[Saved entries]

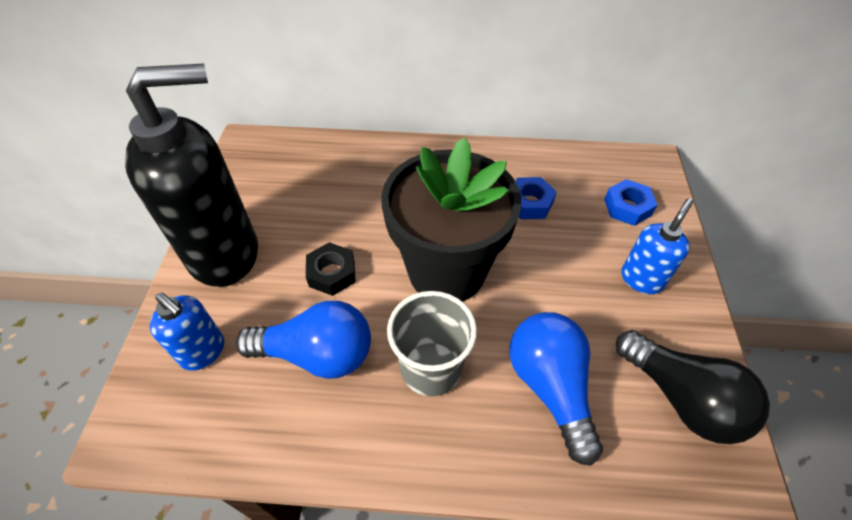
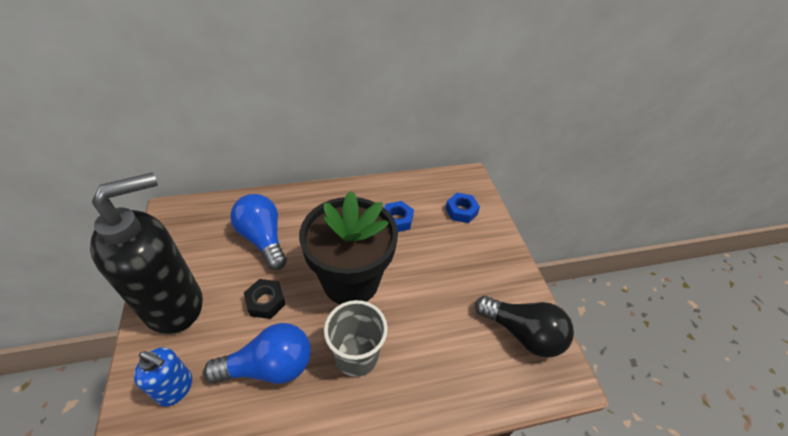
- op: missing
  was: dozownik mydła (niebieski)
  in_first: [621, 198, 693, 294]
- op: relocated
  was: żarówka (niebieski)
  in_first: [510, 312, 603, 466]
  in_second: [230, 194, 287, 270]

**Task objective:** Word for word, return the records shown above without their pictures.

**Output below:**
- op: missing
  was: dozownik mydła (niebieski)
  in_first: [621, 198, 693, 294]
- op: relocated
  was: żarówka (niebieski)
  in_first: [510, 312, 603, 466]
  in_second: [230, 194, 287, 270]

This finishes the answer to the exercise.